A single figure is expected: how many lines of the data that follows contain the word "camera".

· · ·

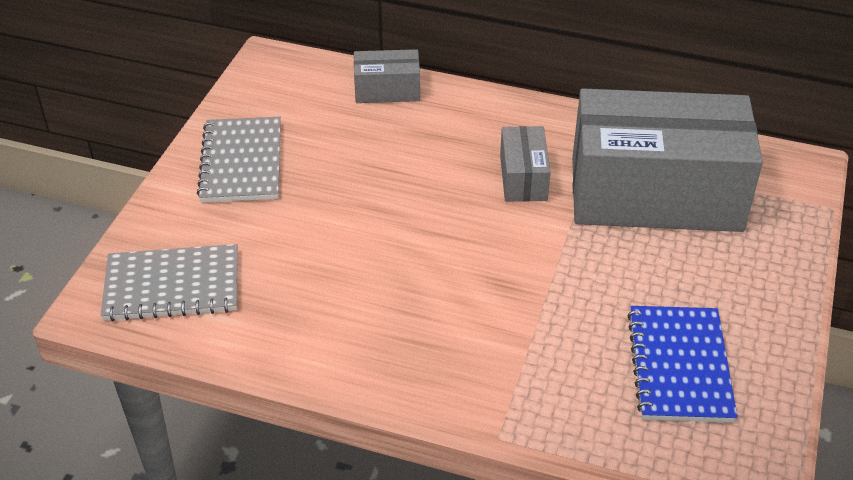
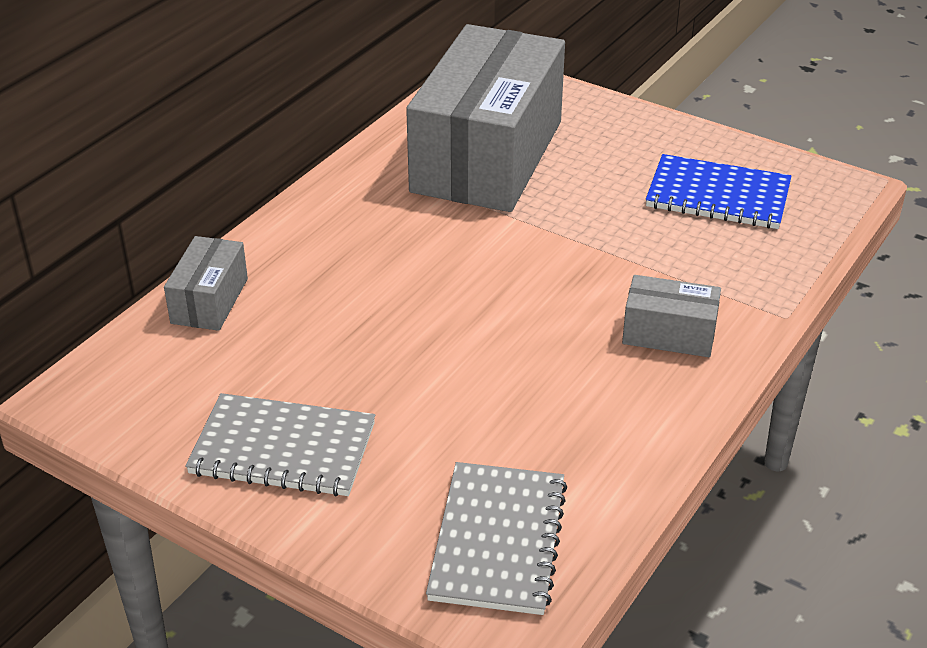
camera: 75 degrees left, 5 degrees down
(523, 178) = (424, 230): grey box -> grey box (669, 334)

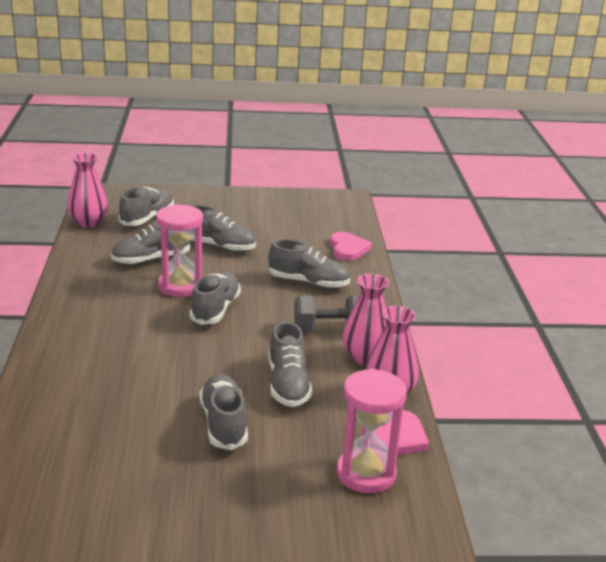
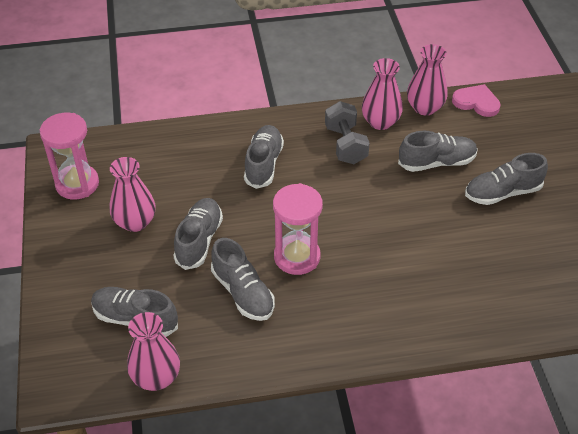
camera: 95 degrees left, 20 degrees up
(215, 309) = (334, 223): grey shoe -> none
(250, 223) = (135, 222): none -> pink vase
(348, 249) = (185, 142): pink heart -> none
(366, 474) = (522, 116): pink hourglass -> pink hourglass (77, 184)

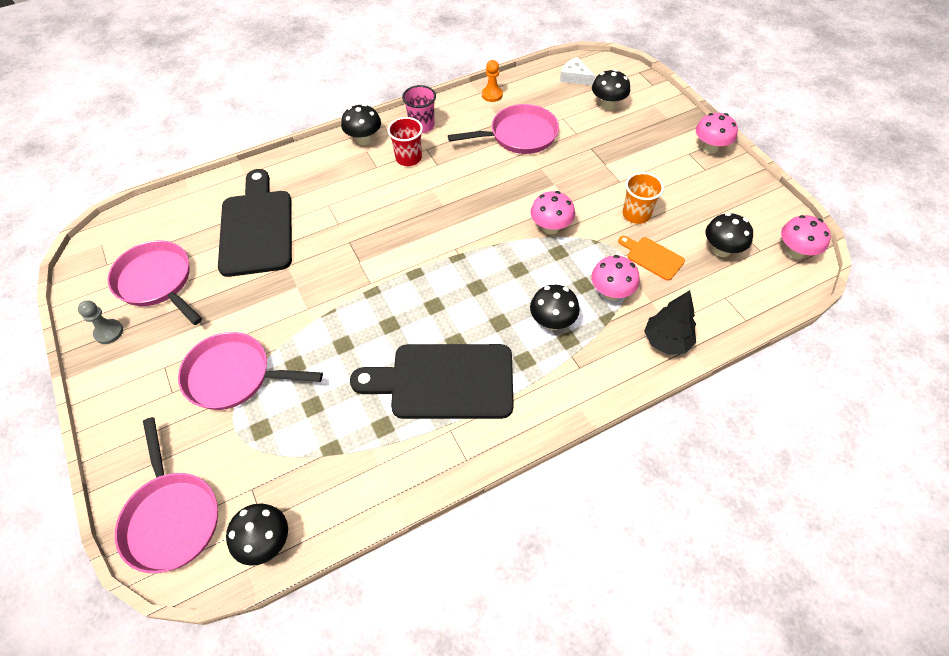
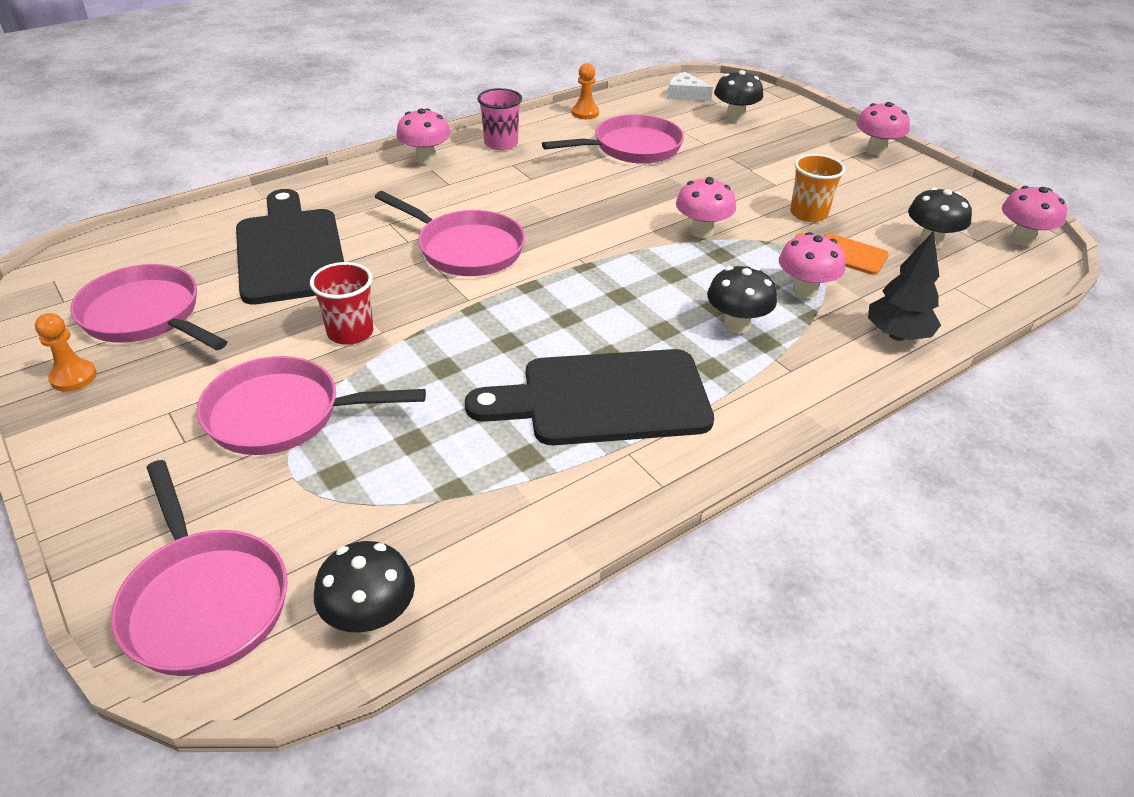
camera: 10 degrees left, 15 degrees down
(109, 332) = (73, 377): grey pawn -> orange pawn
(364, 139) = (425, 159): black mushroom -> pink mushroom
(377, 233) = (465, 249): none -> pink pan
(408, 158) = (491, 174): red cup -> red cup (350, 332)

· · ·

FINISHED EXERCISE => 3